++++ Raw data

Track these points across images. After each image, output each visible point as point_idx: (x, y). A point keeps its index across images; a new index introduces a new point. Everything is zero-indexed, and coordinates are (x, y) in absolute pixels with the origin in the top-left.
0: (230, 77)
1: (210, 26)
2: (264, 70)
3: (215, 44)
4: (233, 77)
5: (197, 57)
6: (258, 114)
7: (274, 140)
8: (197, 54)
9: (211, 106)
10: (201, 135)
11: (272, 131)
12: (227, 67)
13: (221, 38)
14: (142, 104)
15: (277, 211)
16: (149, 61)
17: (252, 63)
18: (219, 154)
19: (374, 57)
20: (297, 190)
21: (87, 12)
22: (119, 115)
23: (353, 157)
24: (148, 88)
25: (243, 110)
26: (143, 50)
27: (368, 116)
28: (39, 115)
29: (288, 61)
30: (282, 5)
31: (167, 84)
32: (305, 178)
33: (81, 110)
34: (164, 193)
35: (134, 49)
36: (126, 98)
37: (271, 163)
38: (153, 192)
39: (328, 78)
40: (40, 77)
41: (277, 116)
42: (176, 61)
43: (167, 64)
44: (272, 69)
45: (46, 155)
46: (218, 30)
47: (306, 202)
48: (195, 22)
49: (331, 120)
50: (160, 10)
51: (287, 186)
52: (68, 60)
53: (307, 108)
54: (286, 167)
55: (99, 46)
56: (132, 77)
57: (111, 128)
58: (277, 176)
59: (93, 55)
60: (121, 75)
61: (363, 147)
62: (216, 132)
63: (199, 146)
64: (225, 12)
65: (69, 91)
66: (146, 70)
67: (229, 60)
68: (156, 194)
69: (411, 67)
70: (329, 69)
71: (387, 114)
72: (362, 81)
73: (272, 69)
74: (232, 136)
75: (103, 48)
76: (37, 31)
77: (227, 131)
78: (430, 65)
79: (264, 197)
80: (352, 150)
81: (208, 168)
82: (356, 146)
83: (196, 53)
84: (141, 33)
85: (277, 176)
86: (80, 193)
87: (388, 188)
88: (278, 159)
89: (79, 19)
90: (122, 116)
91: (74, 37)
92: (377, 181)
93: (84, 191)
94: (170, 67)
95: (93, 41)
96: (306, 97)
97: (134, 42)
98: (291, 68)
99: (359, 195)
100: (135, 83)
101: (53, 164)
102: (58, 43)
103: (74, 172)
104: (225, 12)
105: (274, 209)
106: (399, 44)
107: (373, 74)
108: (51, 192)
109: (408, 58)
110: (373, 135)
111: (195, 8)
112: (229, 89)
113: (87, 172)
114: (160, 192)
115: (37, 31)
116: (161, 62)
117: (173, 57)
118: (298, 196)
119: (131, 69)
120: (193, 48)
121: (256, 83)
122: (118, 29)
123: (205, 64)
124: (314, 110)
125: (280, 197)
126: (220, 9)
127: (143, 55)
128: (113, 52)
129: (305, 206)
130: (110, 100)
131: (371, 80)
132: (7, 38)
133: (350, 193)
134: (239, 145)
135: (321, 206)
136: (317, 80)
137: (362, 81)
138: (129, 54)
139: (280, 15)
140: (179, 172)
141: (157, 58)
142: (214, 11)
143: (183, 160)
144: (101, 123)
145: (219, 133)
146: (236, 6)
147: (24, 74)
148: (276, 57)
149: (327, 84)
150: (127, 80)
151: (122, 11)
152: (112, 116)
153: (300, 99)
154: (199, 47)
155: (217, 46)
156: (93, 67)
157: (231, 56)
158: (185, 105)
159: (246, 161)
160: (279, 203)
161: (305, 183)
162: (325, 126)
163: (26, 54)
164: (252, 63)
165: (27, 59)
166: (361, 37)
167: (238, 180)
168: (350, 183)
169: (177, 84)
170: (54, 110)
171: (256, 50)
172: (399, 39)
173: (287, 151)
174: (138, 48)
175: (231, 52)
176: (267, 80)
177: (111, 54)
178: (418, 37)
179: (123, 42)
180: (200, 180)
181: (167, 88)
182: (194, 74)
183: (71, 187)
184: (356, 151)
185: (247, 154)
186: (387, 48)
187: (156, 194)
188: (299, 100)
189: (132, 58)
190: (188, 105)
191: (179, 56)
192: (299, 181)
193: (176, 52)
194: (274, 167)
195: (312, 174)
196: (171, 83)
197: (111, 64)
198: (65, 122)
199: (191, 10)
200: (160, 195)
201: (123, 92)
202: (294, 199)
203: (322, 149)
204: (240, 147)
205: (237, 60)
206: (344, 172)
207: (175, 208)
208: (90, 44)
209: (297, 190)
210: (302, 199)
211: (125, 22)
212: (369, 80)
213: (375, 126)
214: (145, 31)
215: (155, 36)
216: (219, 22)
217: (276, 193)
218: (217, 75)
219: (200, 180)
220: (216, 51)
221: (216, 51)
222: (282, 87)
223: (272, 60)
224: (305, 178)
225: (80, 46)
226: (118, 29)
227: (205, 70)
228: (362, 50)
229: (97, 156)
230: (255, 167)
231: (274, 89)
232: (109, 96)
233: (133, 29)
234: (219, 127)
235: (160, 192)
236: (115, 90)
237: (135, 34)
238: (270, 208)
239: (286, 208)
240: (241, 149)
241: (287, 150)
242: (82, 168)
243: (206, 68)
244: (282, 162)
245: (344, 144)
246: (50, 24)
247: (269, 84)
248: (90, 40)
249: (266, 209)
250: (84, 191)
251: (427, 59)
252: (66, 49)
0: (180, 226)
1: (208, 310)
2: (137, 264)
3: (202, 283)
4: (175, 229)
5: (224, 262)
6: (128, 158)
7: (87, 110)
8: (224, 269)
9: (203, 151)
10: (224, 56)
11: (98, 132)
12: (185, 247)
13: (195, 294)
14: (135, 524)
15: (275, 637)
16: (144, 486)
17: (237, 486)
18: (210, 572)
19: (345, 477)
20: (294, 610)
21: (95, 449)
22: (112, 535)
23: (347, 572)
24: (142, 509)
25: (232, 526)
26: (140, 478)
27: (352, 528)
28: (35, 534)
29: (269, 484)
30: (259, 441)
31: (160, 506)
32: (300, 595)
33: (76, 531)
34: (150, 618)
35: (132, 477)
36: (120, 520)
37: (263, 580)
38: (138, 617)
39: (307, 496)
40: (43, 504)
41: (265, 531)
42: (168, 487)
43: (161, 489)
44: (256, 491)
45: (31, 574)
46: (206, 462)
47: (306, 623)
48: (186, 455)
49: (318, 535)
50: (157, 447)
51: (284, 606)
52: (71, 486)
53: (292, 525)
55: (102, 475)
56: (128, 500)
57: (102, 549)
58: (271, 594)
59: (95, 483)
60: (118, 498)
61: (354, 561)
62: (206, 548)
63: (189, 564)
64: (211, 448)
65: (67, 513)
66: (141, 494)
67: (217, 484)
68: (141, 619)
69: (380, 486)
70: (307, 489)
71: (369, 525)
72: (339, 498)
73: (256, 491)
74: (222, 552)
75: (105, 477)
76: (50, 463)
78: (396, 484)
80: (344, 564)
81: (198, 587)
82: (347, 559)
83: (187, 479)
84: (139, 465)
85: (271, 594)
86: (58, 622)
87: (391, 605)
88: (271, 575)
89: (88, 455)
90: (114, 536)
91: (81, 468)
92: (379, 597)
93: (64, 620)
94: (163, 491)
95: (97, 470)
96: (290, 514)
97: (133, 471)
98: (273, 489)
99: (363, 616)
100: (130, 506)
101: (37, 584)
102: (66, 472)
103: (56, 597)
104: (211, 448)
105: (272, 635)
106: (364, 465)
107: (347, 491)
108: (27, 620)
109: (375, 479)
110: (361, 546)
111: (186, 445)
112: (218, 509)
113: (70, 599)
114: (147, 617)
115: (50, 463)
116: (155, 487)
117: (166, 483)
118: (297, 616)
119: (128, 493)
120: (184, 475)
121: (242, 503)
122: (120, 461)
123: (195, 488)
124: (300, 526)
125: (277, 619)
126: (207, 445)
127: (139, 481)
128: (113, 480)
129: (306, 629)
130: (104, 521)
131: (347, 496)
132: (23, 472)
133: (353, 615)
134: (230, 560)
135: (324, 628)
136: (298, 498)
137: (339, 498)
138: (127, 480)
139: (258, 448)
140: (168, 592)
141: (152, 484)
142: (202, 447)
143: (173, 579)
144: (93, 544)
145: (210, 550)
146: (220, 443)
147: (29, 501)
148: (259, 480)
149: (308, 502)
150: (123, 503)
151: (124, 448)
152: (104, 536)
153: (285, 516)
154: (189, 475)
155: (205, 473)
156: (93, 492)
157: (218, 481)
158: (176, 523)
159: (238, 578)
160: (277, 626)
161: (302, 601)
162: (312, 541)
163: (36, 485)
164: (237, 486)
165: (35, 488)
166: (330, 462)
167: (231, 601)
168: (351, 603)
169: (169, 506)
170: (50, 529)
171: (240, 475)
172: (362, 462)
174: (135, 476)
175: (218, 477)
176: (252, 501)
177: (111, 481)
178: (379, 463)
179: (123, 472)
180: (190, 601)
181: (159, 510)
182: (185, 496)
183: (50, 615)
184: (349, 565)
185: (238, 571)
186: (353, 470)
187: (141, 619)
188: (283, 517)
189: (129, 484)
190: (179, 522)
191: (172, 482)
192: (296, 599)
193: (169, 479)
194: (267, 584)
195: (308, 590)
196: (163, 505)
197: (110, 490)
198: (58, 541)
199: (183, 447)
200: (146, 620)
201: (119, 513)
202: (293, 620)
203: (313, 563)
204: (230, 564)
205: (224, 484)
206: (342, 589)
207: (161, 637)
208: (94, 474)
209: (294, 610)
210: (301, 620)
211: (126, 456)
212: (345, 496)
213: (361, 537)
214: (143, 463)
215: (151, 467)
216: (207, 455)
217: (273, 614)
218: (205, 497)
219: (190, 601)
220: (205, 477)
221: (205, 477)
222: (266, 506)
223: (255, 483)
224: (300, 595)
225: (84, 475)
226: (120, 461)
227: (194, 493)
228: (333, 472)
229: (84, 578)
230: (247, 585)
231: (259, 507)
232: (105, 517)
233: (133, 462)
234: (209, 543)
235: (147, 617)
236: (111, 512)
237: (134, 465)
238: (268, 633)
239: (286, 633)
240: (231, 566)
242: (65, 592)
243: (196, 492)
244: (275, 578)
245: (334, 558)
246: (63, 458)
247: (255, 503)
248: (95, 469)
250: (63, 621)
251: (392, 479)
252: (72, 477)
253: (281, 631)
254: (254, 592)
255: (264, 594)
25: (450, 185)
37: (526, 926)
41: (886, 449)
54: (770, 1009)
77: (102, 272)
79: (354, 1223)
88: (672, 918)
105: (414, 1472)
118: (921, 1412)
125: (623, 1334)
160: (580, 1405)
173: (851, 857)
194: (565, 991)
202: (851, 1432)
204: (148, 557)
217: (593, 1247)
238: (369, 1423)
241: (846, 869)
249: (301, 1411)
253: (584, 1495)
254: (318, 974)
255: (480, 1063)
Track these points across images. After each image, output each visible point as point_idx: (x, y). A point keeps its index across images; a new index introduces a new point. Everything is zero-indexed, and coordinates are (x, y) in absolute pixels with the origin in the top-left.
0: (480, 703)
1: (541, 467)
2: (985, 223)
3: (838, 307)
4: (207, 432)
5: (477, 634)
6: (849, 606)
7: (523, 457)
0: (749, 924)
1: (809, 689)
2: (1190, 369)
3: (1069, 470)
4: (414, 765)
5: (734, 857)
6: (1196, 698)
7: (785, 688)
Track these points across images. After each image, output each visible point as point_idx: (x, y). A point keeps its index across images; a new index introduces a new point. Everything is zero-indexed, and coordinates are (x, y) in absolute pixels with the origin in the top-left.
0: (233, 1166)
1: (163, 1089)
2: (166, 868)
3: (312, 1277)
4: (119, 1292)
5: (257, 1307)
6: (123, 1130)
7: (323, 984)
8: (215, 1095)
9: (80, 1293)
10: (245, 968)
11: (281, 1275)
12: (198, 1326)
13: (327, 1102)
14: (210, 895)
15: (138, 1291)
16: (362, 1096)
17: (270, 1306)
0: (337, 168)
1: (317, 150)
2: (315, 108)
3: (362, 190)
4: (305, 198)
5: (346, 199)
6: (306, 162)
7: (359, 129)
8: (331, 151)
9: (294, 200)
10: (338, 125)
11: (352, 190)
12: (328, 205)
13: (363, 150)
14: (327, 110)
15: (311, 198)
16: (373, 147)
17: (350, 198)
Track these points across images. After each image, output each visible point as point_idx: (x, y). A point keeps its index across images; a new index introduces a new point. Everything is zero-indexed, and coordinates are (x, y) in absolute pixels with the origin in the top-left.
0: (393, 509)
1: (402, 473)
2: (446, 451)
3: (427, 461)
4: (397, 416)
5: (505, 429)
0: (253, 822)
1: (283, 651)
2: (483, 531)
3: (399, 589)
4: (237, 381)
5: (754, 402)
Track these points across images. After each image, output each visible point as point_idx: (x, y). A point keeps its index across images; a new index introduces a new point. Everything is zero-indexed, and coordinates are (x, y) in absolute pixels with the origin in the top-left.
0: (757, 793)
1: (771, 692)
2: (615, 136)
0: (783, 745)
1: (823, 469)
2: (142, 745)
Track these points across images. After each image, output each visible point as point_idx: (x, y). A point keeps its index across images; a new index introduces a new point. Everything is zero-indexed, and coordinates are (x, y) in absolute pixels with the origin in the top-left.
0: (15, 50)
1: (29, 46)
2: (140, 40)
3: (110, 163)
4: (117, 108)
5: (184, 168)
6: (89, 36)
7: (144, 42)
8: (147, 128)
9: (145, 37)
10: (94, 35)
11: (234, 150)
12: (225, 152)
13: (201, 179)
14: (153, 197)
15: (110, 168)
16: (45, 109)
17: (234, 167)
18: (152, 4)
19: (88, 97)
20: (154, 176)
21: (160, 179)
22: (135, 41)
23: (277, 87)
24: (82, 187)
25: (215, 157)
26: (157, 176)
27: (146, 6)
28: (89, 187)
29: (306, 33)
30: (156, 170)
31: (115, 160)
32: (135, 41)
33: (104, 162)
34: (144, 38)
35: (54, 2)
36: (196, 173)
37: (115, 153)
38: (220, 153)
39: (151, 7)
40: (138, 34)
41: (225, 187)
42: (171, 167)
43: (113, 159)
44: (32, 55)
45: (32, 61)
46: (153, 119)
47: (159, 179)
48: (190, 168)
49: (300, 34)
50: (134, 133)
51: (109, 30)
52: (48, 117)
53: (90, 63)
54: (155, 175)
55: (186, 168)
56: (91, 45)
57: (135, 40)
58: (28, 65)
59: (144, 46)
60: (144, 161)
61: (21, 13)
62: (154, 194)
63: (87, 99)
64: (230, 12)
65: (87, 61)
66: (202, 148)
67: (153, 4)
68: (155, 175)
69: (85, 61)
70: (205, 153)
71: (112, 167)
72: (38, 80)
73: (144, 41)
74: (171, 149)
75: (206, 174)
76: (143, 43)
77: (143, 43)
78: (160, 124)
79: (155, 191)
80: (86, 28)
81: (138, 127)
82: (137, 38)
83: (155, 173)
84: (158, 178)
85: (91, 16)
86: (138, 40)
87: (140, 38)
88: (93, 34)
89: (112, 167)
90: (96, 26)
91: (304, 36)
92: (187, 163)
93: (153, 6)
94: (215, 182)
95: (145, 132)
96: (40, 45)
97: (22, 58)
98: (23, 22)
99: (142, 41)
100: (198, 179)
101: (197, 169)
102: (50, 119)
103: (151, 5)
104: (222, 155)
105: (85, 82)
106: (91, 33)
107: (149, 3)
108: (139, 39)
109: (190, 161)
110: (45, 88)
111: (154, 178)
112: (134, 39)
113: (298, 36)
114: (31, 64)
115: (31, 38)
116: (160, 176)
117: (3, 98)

++++++++

**Exercise description**
Copy the records from their first line through the line containing "85: (277, 176)", including both of those lines.

**Task response**
Track these points across images. After each image, output each visible point as point_idx: (x, y). A point keeps its index across images; a new index introduces a new point. Everything is zero-indexed, and coordinates are (x, y) in absolute pixels with the origin in the top-left.
0: (230, 77)
1: (210, 26)
2: (264, 70)
3: (215, 44)
4: (233, 77)
5: (197, 57)
6: (258, 114)
7: (274, 140)
8: (197, 54)
9: (211, 106)
10: (201, 135)
11: (272, 131)
12: (227, 67)
13: (221, 38)
14: (142, 104)
15: (277, 211)
16: (149, 61)
17: (252, 63)
18: (219, 154)
19: (374, 57)
20: (297, 190)
21: (87, 12)
22: (119, 115)
23: (353, 157)
24: (148, 88)
25: (243, 110)
26: (143, 50)
27: (368, 116)
28: (39, 115)
29: (288, 61)
30: (282, 5)
31: (167, 84)
32: (305, 178)
33: (81, 110)
34: (164, 193)
35: (134, 49)
36: (126, 98)
37: (271, 163)
38: (153, 192)
39: (328, 78)
40: (40, 77)
41: (277, 116)
42: (176, 61)
43: (167, 64)
44: (272, 69)
45: (46, 155)
46: (218, 30)
47: (306, 202)
48: (195, 22)
49: (331, 120)
50: (160, 10)
51: (287, 186)
52: (68, 60)
53: (307, 108)
54: (286, 167)
55: (99, 46)
56: (132, 77)
57: (111, 128)
58: (277, 176)
59: (93, 55)
60: (121, 75)
61: (363, 147)
62: (216, 132)
63: (199, 146)
64: (225, 12)
65: (69, 91)
66: (146, 70)
67: (229, 60)
68: (156, 194)
69: (411, 67)
70: (329, 69)
71: (387, 114)
72: (362, 81)
73: (272, 69)
74: (232, 136)
75: (103, 48)
76: (37, 31)
77: (227, 131)
78: (430, 65)
79: (264, 197)
80: (352, 150)
81: (208, 168)
82: (356, 146)
83: (196, 53)
84: (141, 33)
85: (277, 176)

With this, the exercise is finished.